**Task details:** Could the listing below be reproduced exactly, minus its pictures?

**Recorded data:**
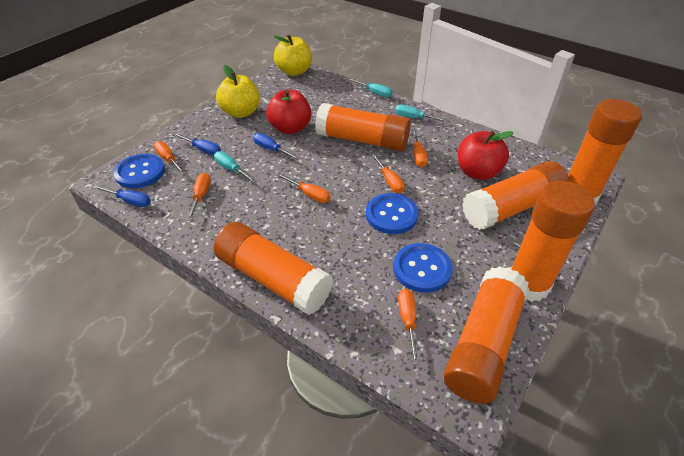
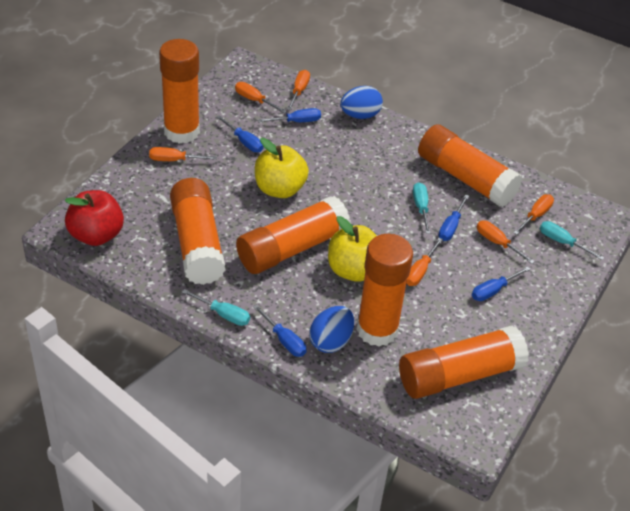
blue button: 3 -> 0
blue egg: 0 -> 2
blue screwdriver: 3 -> 5
red apple: 2 -> 1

**Response below:**
blue button: 3 -> 0
blue egg: 0 -> 2
blue screwdriver: 3 -> 5
red apple: 2 -> 1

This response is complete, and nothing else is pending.